**WHAT YOU ARE ASKED TO DO:** What is printed must match, line for line, the records from their first line through the line containing "cobalt_tall_hat [173,448,244,519] →", with pictures left out.

[Image sets with object changes]

-=-=-

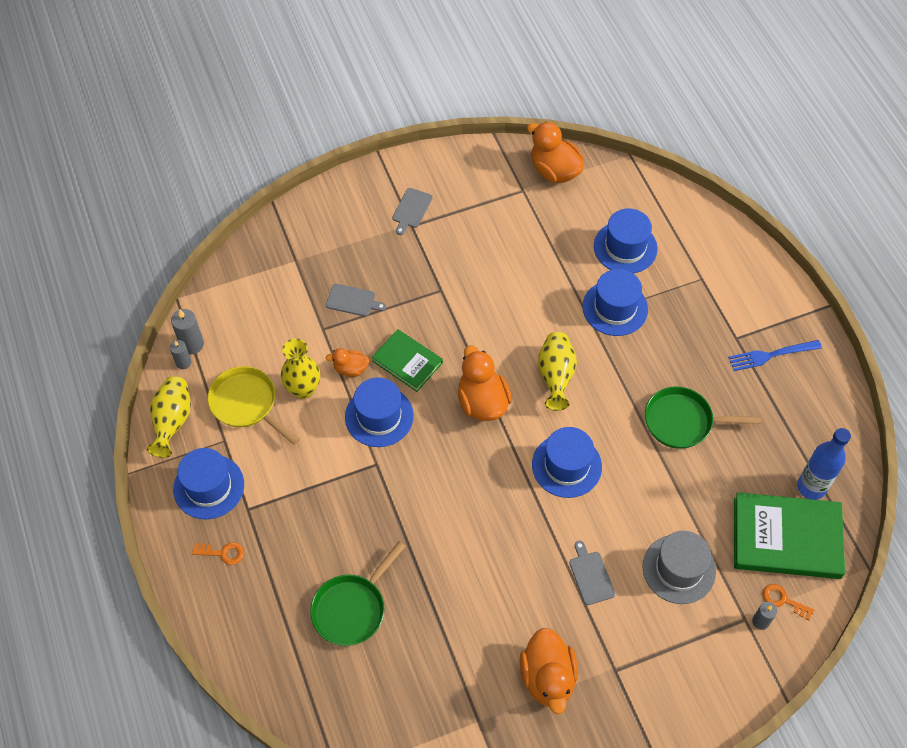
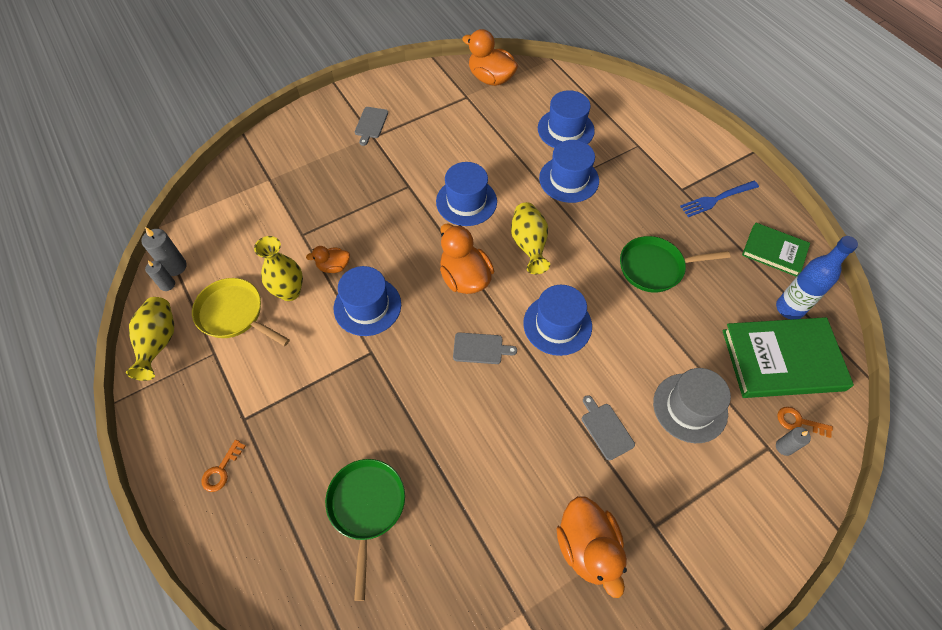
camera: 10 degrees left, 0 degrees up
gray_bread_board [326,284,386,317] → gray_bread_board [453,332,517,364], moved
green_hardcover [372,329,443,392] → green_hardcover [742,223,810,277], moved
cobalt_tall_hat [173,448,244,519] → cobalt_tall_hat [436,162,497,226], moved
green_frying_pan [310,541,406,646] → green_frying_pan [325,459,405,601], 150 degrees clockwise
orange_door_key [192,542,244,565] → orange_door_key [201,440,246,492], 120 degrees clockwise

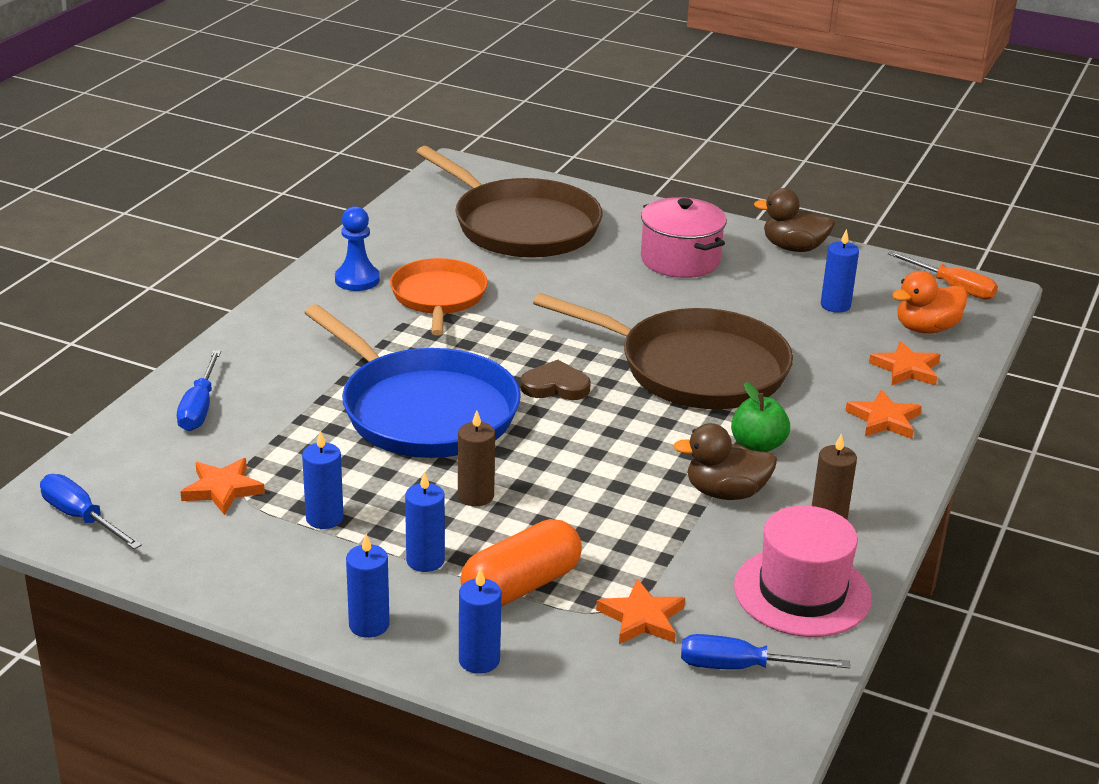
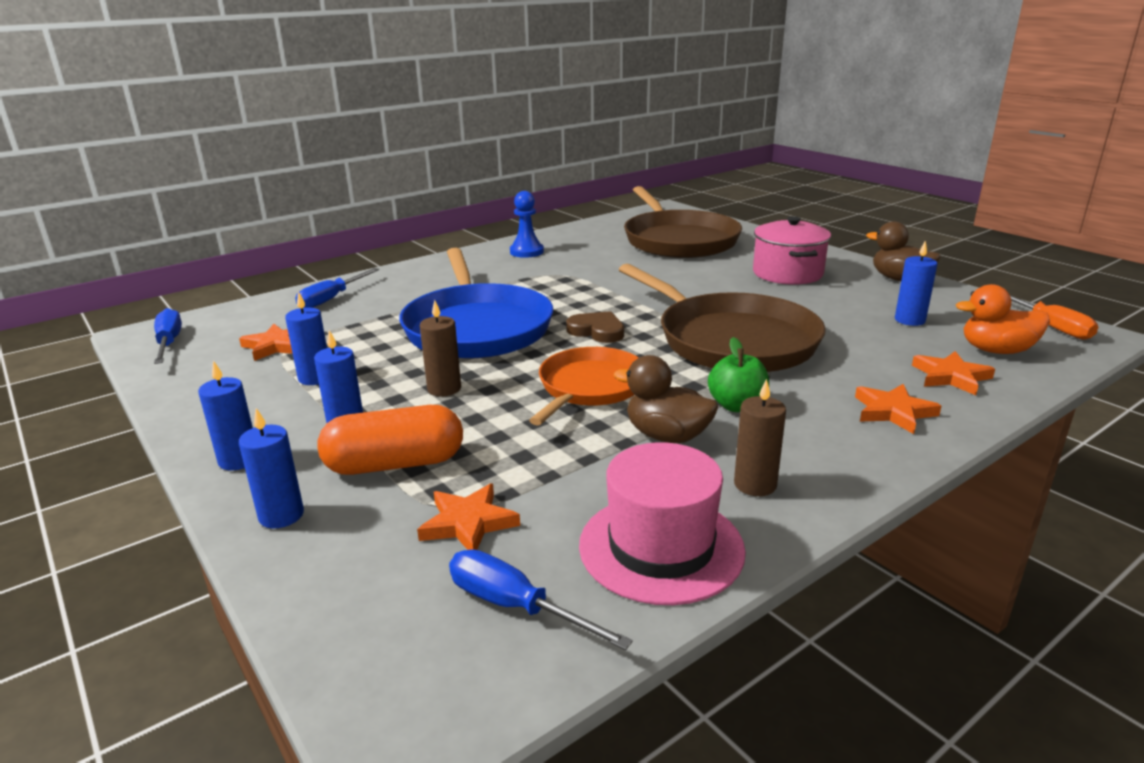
camera: 30 degrees right, 5 degrees down
orange_frying_pan [390,258,488,336] → orange_frying_pan [529,347,639,425], moved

-=-=-

**THE COMPLETED TASK:**
camera: 10 degrees left, 0 degrees up
gray_bread_board [326,284,386,317] → gray_bread_board [453,332,517,364], moved
green_hardcover [372,329,443,392] → green_hardcover [742,223,810,277], moved
cobalt_tall_hat [173,448,244,519] → cobalt_tall_hat [436,162,497,226], moved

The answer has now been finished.